===== RECORDS TO USE =====
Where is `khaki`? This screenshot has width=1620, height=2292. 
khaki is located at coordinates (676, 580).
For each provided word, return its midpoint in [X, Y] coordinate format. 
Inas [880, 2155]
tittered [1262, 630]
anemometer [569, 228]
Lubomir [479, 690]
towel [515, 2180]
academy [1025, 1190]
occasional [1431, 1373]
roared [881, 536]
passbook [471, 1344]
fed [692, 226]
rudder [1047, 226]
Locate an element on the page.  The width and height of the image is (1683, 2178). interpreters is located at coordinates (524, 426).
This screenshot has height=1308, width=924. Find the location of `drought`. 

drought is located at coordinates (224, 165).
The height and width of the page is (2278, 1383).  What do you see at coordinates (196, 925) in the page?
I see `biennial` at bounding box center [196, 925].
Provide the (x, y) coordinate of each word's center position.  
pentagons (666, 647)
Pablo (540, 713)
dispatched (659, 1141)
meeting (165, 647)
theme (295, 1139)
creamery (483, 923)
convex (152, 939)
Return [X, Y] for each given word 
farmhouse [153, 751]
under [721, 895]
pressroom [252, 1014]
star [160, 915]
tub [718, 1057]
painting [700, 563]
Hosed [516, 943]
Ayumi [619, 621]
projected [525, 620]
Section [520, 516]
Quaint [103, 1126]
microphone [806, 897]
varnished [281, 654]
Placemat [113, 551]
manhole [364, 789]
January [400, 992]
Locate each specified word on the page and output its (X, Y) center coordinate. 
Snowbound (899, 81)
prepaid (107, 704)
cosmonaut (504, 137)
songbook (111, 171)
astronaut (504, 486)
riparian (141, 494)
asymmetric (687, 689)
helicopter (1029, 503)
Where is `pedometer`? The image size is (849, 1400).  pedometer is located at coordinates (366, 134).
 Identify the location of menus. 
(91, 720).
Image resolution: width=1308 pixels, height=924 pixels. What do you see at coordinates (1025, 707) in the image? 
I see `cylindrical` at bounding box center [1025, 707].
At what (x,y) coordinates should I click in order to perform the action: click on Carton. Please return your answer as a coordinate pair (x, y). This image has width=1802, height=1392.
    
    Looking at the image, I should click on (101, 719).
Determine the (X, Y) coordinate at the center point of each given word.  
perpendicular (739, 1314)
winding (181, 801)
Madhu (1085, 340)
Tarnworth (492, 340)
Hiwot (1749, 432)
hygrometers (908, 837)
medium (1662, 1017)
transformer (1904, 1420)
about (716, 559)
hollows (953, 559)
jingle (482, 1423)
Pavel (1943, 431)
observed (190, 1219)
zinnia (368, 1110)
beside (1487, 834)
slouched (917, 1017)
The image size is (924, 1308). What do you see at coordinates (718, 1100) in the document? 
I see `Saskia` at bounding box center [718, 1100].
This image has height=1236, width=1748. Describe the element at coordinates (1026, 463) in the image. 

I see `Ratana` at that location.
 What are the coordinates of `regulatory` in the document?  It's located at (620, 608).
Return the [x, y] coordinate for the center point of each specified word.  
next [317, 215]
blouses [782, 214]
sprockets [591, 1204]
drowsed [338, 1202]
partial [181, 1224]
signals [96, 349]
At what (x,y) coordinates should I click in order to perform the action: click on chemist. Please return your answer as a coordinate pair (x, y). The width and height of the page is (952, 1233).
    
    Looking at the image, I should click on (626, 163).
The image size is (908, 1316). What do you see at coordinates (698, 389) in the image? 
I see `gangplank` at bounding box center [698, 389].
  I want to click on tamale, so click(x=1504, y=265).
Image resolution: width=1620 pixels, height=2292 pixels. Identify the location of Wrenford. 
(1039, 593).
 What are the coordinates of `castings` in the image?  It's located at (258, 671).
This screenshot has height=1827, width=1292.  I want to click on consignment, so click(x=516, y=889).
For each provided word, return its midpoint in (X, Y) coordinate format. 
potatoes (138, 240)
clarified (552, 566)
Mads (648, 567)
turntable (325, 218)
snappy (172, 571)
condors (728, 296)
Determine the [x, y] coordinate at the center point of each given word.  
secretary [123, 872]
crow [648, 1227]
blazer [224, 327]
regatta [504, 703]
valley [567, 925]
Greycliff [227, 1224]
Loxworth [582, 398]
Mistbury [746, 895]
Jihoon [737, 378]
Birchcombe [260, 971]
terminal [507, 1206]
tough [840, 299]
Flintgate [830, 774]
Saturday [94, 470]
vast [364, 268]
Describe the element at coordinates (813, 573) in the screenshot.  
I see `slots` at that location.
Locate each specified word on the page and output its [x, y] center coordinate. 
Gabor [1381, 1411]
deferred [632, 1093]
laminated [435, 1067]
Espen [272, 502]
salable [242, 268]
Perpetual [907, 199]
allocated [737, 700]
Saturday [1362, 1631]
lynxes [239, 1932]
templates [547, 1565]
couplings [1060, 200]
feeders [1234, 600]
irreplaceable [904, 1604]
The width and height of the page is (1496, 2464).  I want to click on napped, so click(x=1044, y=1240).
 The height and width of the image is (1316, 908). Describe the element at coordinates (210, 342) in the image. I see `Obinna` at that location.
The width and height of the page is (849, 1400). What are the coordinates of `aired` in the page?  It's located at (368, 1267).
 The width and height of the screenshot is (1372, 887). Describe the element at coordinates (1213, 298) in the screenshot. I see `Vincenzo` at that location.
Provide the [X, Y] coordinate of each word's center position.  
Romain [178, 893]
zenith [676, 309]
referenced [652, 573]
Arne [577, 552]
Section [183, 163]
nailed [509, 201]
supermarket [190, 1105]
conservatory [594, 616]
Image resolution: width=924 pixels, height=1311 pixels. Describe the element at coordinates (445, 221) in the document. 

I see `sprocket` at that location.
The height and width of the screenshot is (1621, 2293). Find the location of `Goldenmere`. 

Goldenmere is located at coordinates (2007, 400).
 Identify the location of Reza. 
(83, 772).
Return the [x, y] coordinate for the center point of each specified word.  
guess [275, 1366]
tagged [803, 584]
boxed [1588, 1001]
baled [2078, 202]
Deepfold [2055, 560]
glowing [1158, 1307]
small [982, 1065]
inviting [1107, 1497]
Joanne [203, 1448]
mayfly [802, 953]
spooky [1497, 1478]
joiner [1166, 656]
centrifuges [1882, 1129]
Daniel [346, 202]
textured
=====
== WORK TO DO ==
Rewrite all of the material above with "Identify the location of" swapped for "Give the position of" and nothing else changed.

== FINAL RESULT ==
Where is `khaki`? This screenshot has width=1620, height=2292. 
khaki is located at coordinates (676, 580).
For each provided word, return its midpoint in [X, Y] coordinate format. 
Inas [880, 2155]
tittered [1262, 630]
anemometer [569, 228]
Lubomir [479, 690]
towel [515, 2180]
academy [1025, 1190]
occasional [1431, 1373]
roared [881, 536]
passbook [471, 1344]
fed [692, 226]
rudder [1047, 226]
Locate an element on the page.  The width and height of the image is (1683, 2178). interpreters is located at coordinates (524, 426).
This screenshot has height=1308, width=924. Find the location of `drought`. 

drought is located at coordinates (224, 165).
The height and width of the page is (2278, 1383).  What do you see at coordinates (196, 925) in the page?
I see `biennial` at bounding box center [196, 925].
Provide the (x, y) coordinate of each word's center position.  
pentagons (666, 647)
Pablo (540, 713)
dispatched (659, 1141)
meeting (165, 647)
theme (295, 1139)
creamery (483, 923)
convex (152, 939)
Return [X, Y] for each given word 
farmhouse [153, 751]
under [721, 895]
pressroom [252, 1014]
star [160, 915]
tub [718, 1057]
painting [700, 563]
Hosed [516, 943]
Ayumi [619, 621]
projected [525, 620]
Section [520, 516]
Quaint [103, 1126]
microphone [806, 897]
varnished [281, 654]
Placemat [113, 551]
manhole [364, 789]
January [400, 992]
Locate each specified word on the page and output its (X, Y) center coordinate. 
Snowbound (899, 81)
prepaid (107, 704)
cosmonaut (504, 137)
songbook (111, 171)
astronaut (504, 486)
riparian (141, 494)
asymmetric (687, 689)
helicopter (1029, 503)
Where is `pedometer`? The image size is (849, 1400).  pedometer is located at coordinates (366, 134).
 Give the position of menus. 
(91, 720).
Image resolution: width=1308 pixels, height=924 pixels. What do you see at coordinates (1025, 707) in the image? 
I see `cylindrical` at bounding box center [1025, 707].
At what (x,y) coordinates should I click in order to perform the action: click on Carton. Please return your answer as a coordinate pair (x, y). This image has width=1802, height=1392.
    
    Looking at the image, I should click on (101, 719).
Determine the (X, Y) coordinate at the center point of each given word.  
perpendicular (739, 1314)
winding (181, 801)
Madhu (1085, 340)
Tarnworth (492, 340)
Hiwot (1749, 432)
hygrometers (908, 837)
medium (1662, 1017)
transformer (1904, 1420)
about (716, 559)
hollows (953, 559)
jingle (482, 1423)
Pavel (1943, 431)
observed (190, 1219)
zinnia (368, 1110)
beside (1487, 834)
slouched (917, 1017)
The image size is (924, 1308). What do you see at coordinates (718, 1100) in the document? 
I see `Saskia` at bounding box center [718, 1100].
This image has height=1236, width=1748. Describe the element at coordinates (1026, 463) in the image. 

I see `Ratana` at that location.
 What are the coordinates of `regulatory` in the document?  It's located at (620, 608).
Return the [x, y] coordinate for the center point of each specified word.  
next [317, 215]
blouses [782, 214]
sprockets [591, 1204]
drowsed [338, 1202]
partial [181, 1224]
signals [96, 349]
At what (x,y) coordinates should I click in order to perform the action: click on chemist. Please return your answer as a coordinate pair (x, y). The width and height of the page is (952, 1233).
    
    Looking at the image, I should click on (626, 163).
The image size is (908, 1316). What do you see at coordinates (698, 389) in the image? 
I see `gangplank` at bounding box center [698, 389].
  I want to click on tamale, so click(x=1504, y=265).
Image resolution: width=1620 pixels, height=2292 pixels. Give the position of Wrenford. 
(1039, 593).
 What are the coordinates of `castings` in the image?  It's located at (258, 671).
This screenshot has height=1827, width=1292.  I want to click on consignment, so click(x=516, y=889).
For each provided word, return its midpoint in (X, Y) coordinate format. 
potatoes (138, 240)
clarified (552, 566)
Mads (648, 567)
turntable (325, 218)
snappy (172, 571)
condors (728, 296)
Determine the [x, y] coordinate at the center point of each given word.  
secretary [123, 872]
crow [648, 1227]
blazer [224, 327]
regatta [504, 703]
valley [567, 925]
Greycliff [227, 1224]
Loxworth [582, 398]
Mistbury [746, 895]
Jihoon [737, 378]
Birchcombe [260, 971]
terminal [507, 1206]
tough [840, 299]
Flintgate [830, 774]
Saturday [94, 470]
vast [364, 268]
Describe the element at coordinates (813, 573) in the screenshot.  
I see `slots` at that location.
Locate each specified word on the page and output its [x, y] center coordinate. 
Gabor [1381, 1411]
deferred [632, 1093]
laminated [435, 1067]
Espen [272, 502]
salable [242, 268]
Perpetual [907, 199]
allocated [737, 700]
Saturday [1362, 1631]
lynxes [239, 1932]
templates [547, 1565]
couplings [1060, 200]
feeders [1234, 600]
irreplaceable [904, 1604]
The width and height of the page is (1496, 2464).  I want to click on napped, so click(x=1044, y=1240).
 The height and width of the image is (1316, 908). Describe the element at coordinates (210, 342) in the image. I see `Obinna` at that location.
The width and height of the page is (849, 1400). What are the coordinates of `aired` in the page?  It's located at (368, 1267).
 The width and height of the screenshot is (1372, 887). Describe the element at coordinates (1213, 298) in the screenshot. I see `Vincenzo` at that location.
Provide the [X, Y] coordinate of each word's center position.  
Romain [178, 893]
zenith [676, 309]
referenced [652, 573]
Arne [577, 552]
Section [183, 163]
nailed [509, 201]
supermarket [190, 1105]
conservatory [594, 616]
Image resolution: width=924 pixels, height=1311 pixels. Describe the element at coordinates (445, 221) in the document. 

I see `sprocket` at that location.
The height and width of the screenshot is (1621, 2293). Find the location of `Goldenmere`. 

Goldenmere is located at coordinates (2007, 400).
 Give the position of Reza. 
(83, 772).
Return the [x, y] coordinate for the center point of each specified word.  
guess [275, 1366]
tagged [803, 584]
boxed [1588, 1001]
baled [2078, 202]
Deepfold [2055, 560]
glowing [1158, 1307]
small [982, 1065]
inviting [1107, 1497]
Joanne [203, 1448]
mayfly [802, 953]
spooky [1497, 1478]
joiner [1166, 656]
centrifuges [1882, 1129]
Daniel [346, 202]
textured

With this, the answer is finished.